-- Available data follows --

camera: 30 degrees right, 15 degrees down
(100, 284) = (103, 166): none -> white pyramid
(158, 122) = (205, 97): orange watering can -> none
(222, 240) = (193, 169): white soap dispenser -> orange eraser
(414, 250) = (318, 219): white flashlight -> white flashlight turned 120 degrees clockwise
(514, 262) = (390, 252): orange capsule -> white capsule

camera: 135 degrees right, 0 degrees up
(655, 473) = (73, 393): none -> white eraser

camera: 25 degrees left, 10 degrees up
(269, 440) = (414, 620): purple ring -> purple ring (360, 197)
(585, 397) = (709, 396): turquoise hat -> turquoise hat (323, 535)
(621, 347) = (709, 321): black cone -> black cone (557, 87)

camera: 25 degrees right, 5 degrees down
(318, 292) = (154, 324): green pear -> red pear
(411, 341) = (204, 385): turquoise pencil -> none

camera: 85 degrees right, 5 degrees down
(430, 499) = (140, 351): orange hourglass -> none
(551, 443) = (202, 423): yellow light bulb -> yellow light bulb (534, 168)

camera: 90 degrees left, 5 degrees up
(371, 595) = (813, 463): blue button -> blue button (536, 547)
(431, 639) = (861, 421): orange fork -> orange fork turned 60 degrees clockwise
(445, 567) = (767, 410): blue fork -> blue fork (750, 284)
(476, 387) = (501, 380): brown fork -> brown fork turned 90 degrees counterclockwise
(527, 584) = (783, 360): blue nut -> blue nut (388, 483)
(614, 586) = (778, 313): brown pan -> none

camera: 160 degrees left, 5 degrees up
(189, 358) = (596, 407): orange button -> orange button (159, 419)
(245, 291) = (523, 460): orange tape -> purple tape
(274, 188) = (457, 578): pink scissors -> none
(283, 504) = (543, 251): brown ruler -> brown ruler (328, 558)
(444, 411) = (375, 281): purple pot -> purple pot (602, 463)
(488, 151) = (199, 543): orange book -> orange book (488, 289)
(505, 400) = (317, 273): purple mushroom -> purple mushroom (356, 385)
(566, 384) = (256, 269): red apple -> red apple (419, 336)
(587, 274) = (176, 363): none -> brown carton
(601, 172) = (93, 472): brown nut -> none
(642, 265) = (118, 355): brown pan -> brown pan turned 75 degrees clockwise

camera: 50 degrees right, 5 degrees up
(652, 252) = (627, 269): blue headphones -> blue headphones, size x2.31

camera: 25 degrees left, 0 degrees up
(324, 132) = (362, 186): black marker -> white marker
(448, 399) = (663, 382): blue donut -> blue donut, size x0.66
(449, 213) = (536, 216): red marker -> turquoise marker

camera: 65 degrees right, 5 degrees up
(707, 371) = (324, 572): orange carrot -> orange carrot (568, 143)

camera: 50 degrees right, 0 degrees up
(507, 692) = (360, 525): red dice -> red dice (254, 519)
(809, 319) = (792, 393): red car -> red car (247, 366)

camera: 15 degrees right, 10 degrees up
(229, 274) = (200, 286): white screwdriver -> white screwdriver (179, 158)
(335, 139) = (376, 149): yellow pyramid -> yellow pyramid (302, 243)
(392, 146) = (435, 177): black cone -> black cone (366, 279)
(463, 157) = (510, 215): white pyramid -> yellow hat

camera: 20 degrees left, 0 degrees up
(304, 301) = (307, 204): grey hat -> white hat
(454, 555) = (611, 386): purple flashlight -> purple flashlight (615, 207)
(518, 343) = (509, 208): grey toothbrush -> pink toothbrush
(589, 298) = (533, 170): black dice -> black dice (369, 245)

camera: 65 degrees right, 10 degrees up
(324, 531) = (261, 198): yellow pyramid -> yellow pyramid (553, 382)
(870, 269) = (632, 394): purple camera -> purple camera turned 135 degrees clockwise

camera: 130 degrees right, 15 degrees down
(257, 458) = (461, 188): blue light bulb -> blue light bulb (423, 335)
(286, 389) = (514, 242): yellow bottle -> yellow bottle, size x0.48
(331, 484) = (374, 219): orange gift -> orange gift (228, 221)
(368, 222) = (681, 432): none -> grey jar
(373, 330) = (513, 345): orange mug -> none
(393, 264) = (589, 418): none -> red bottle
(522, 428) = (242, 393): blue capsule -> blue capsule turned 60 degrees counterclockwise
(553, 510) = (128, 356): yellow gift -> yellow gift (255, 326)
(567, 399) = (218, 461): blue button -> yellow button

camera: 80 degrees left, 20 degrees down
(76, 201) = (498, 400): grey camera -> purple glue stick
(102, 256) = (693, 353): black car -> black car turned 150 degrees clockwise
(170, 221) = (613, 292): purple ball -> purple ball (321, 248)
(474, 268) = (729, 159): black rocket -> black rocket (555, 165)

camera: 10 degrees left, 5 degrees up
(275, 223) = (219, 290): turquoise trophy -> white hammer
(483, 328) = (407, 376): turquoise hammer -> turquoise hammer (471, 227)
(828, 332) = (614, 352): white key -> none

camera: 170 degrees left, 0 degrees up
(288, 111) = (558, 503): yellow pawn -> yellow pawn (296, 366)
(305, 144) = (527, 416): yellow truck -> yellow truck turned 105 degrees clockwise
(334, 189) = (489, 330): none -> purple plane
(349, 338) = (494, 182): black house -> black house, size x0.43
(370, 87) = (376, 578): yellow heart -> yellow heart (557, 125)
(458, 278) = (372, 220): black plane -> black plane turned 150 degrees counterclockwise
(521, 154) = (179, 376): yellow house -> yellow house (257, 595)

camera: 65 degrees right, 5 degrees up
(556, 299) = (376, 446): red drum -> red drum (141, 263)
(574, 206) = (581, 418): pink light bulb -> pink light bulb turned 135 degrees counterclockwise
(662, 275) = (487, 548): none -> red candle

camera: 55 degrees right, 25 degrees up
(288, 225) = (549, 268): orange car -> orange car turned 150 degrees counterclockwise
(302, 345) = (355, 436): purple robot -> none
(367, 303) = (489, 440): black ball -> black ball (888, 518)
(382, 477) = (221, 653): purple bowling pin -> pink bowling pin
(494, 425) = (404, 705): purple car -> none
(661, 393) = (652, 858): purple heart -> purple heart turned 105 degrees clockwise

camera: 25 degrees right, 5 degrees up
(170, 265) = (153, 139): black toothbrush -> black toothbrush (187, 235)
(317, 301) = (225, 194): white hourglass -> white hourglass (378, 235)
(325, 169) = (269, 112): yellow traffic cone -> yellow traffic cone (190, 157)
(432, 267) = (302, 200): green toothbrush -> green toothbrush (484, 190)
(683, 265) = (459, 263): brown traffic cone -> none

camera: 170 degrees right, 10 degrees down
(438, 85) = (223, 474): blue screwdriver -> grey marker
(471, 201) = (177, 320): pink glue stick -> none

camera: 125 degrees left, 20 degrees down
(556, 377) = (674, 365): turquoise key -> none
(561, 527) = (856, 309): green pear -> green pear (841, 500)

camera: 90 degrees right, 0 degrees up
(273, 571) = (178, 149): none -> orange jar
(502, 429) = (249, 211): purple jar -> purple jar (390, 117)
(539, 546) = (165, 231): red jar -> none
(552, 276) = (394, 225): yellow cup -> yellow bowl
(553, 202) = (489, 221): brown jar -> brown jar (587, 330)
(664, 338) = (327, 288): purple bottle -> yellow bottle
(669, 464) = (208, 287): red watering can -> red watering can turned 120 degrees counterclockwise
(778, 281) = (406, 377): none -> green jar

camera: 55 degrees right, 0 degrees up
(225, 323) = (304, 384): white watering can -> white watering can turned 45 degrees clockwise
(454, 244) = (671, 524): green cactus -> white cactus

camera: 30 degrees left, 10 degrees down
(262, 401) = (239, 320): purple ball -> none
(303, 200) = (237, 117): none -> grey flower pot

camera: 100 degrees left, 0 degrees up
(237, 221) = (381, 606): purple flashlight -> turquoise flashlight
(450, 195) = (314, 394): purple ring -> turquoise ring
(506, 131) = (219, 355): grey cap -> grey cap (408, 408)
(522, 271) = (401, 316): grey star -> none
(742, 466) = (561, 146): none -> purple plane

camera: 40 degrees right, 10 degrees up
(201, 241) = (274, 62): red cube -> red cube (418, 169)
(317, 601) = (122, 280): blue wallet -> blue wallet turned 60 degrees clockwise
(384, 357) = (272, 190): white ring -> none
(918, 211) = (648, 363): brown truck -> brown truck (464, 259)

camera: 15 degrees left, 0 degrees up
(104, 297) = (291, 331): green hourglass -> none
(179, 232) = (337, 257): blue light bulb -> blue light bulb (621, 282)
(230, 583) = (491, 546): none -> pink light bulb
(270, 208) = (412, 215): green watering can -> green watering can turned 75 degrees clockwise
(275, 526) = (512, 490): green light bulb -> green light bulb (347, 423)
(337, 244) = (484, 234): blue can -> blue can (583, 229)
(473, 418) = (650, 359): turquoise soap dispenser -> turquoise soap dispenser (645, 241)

-- Available data concluded --

What you have to do — Every line that holds the word "toothbrush" should be copied from the listing.

Response below —
(518, 343) = (509, 208): grey toothbrush -> pink toothbrush
(170, 265) = (153, 139): black toothbrush -> black toothbrush (187, 235)
(432, 267) = (302, 200): green toothbrush -> green toothbrush (484, 190)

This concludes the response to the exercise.